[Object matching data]
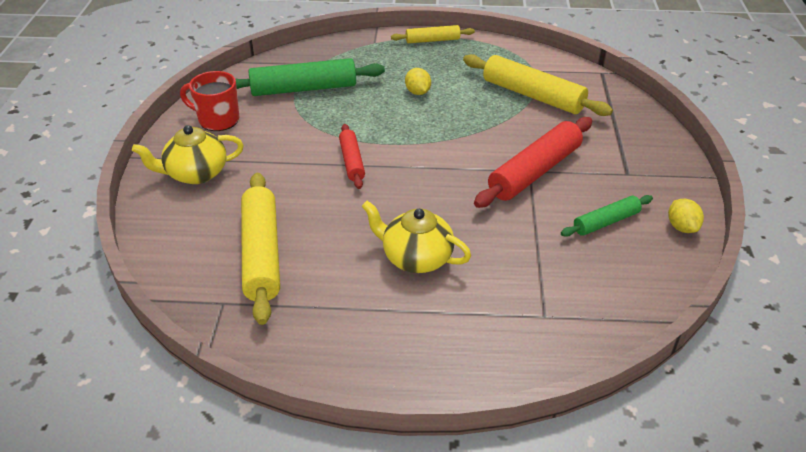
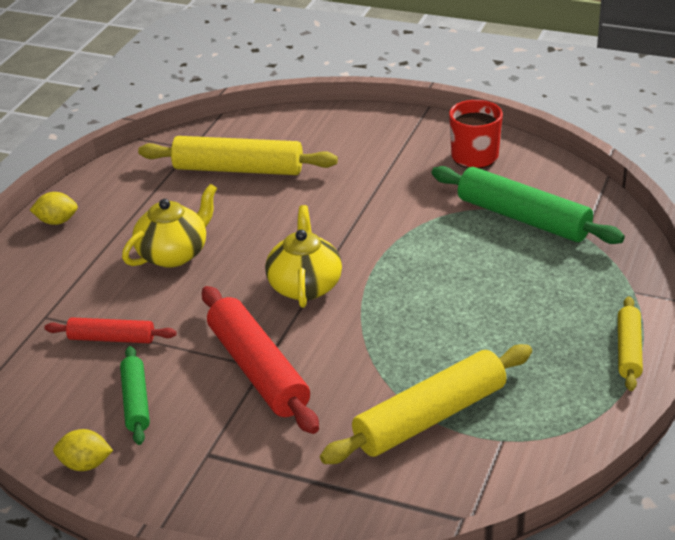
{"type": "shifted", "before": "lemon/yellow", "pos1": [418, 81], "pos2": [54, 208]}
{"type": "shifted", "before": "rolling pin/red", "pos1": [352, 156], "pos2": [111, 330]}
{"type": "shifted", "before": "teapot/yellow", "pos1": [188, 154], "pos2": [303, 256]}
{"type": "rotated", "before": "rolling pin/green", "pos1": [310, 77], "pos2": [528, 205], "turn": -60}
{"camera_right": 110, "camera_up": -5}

* _Required work_: What lines in the records contain the word "type"? Return each one.

* _Final answer_:
{"type": "shifted", "before": "lemon/yellow", "pos1": [418, 81], "pos2": [54, 208]}
{"type": "shifted", "before": "rolling pin/red", "pos1": [352, 156], "pos2": [111, 330]}
{"type": "shifted", "before": "teapot/yellow", "pos1": [188, 154], "pos2": [303, 256]}
{"type": "rotated", "before": "rolling pin/green", "pos1": [310, 77], "pos2": [528, 205], "turn": -60}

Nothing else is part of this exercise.